▶ **Task goal**: Pictures do not belong in the copy. Write out exactly the lines from the one containing "Locate all objects" through the end of the data.

▶ **Task material**:
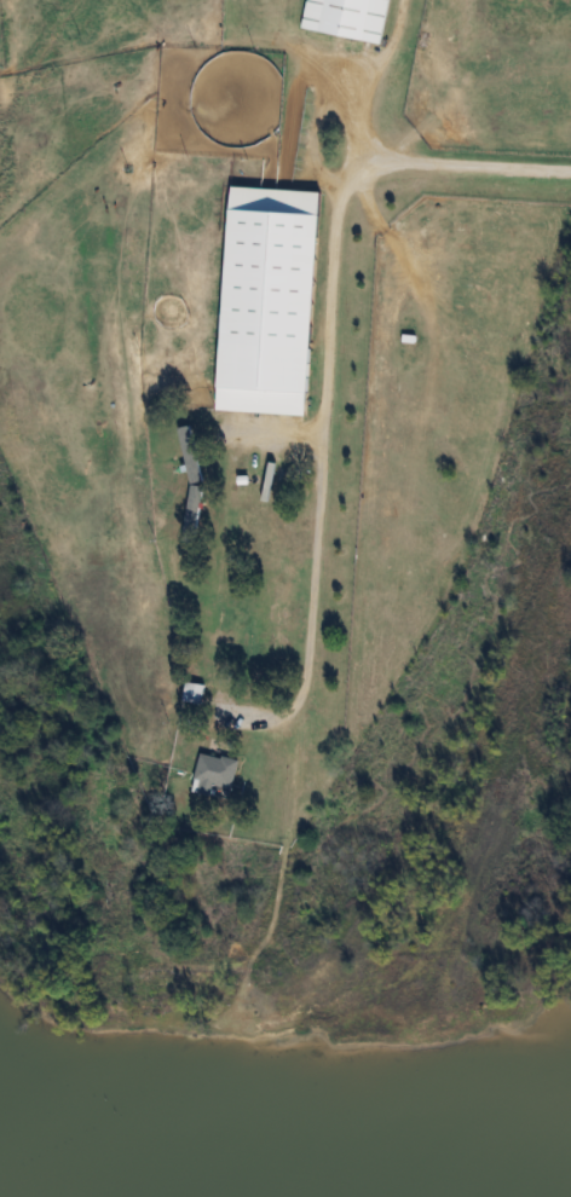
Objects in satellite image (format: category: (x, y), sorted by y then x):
building: (348, 18)
building: (270, 300)
road: (326, 365)
building: (191, 485)
building: (193, 693)
building: (216, 769)

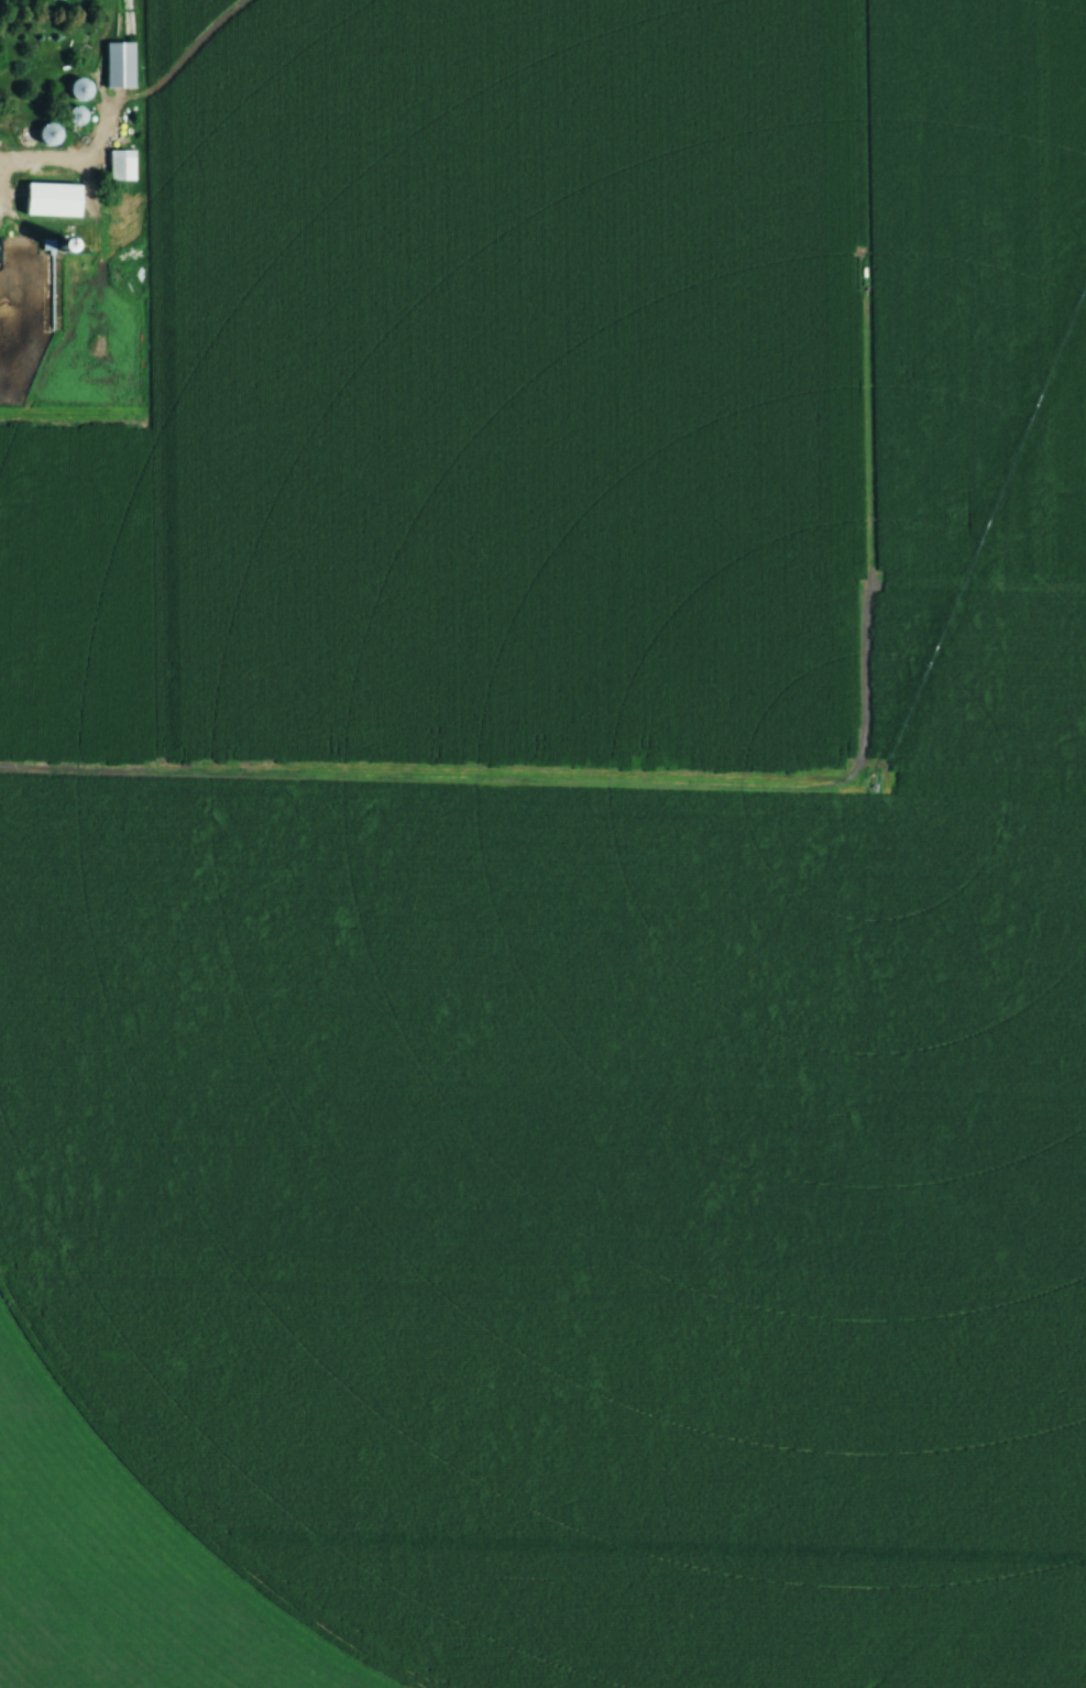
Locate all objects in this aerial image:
building: (117, 66)
building: (79, 96)
building: (74, 121)
building: (47, 139)
building: (119, 166)

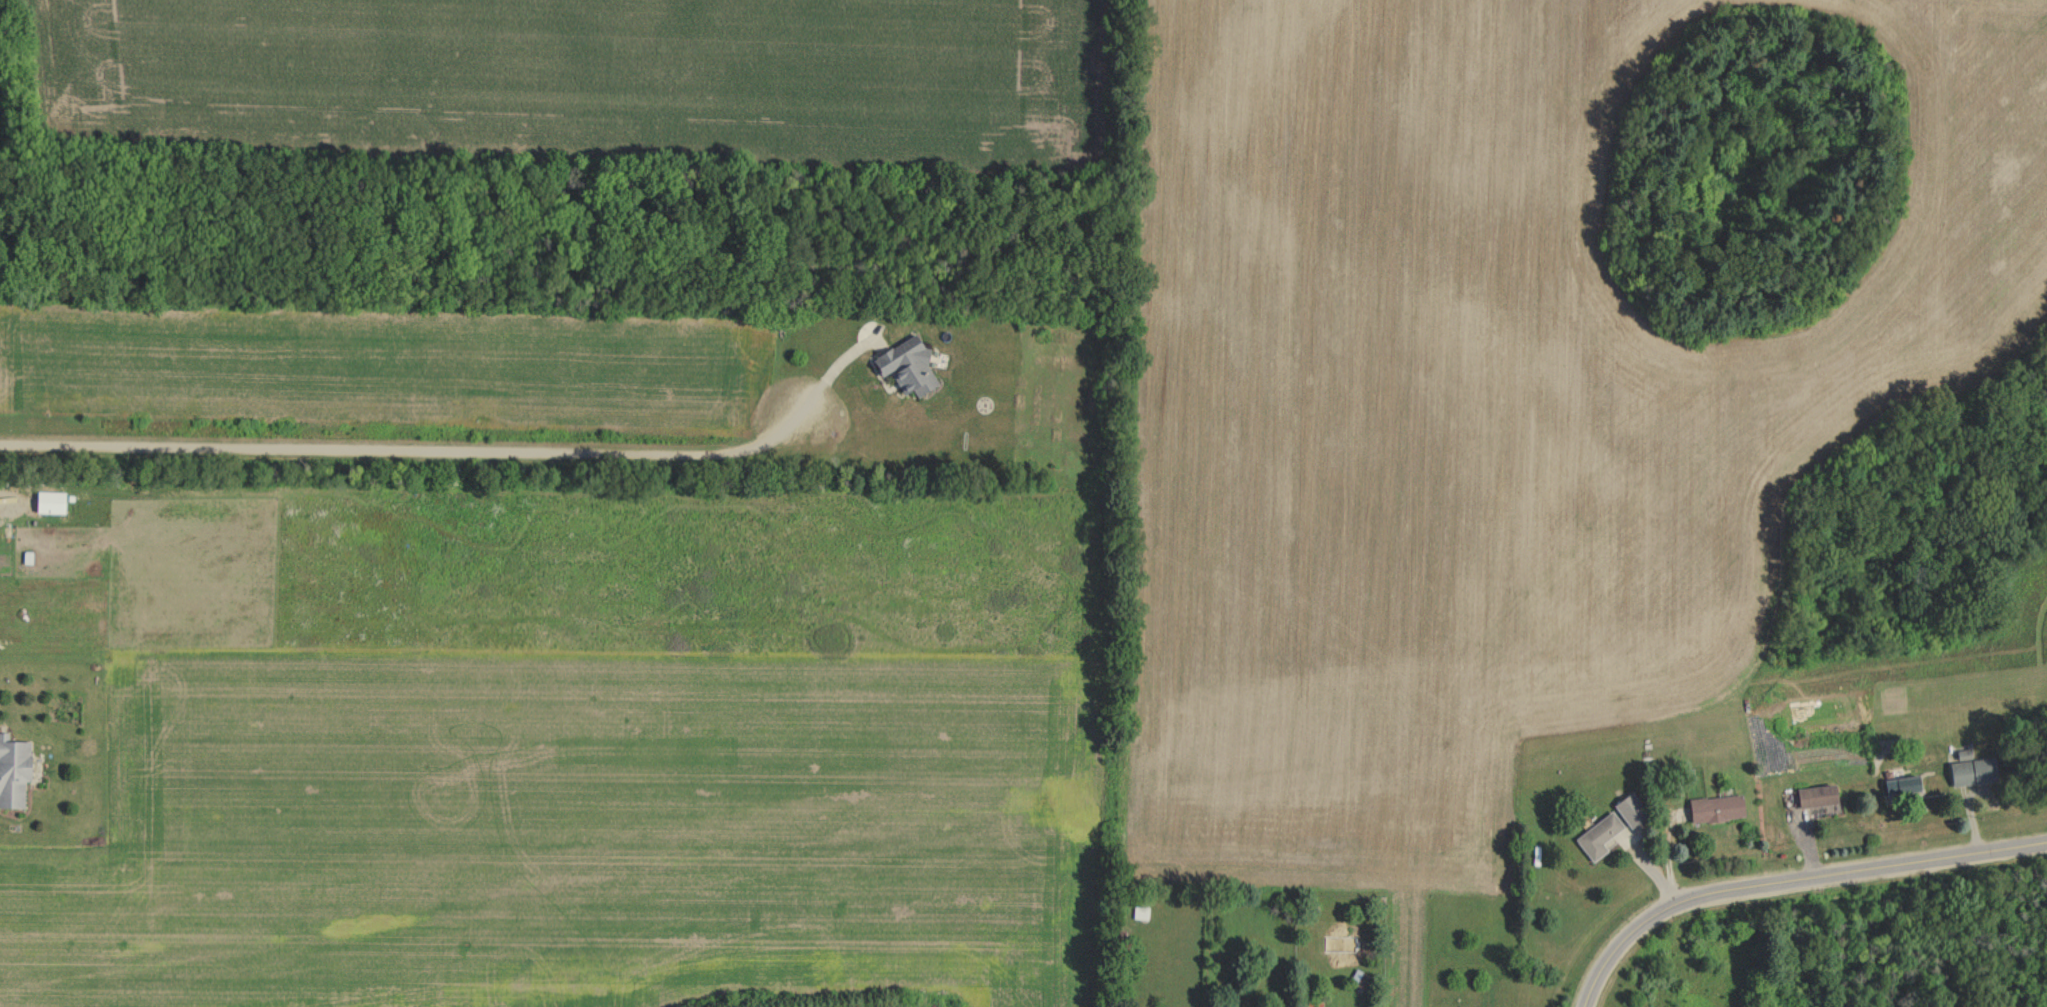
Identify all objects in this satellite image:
building: (911, 365)
road: (830, 374)
road: (405, 449)
building: (15, 770)
building: (1902, 782)
building: (1818, 796)
building: (1718, 808)
road: (1788, 878)
building: (1146, 913)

▶ **Result of the task**:
Locate all objects in this aerial image:
building: (117, 66)
building: (79, 96)
building: (74, 121)
building: (47, 139)
building: (119, 166)

Identify all objects in this satellite image:
building: (911, 365)
road: (830, 374)
road: (405, 449)
building: (15, 770)
building: (1902, 782)
building: (1818, 796)
building: (1718, 808)
road: (1788, 878)
building: (1146, 913)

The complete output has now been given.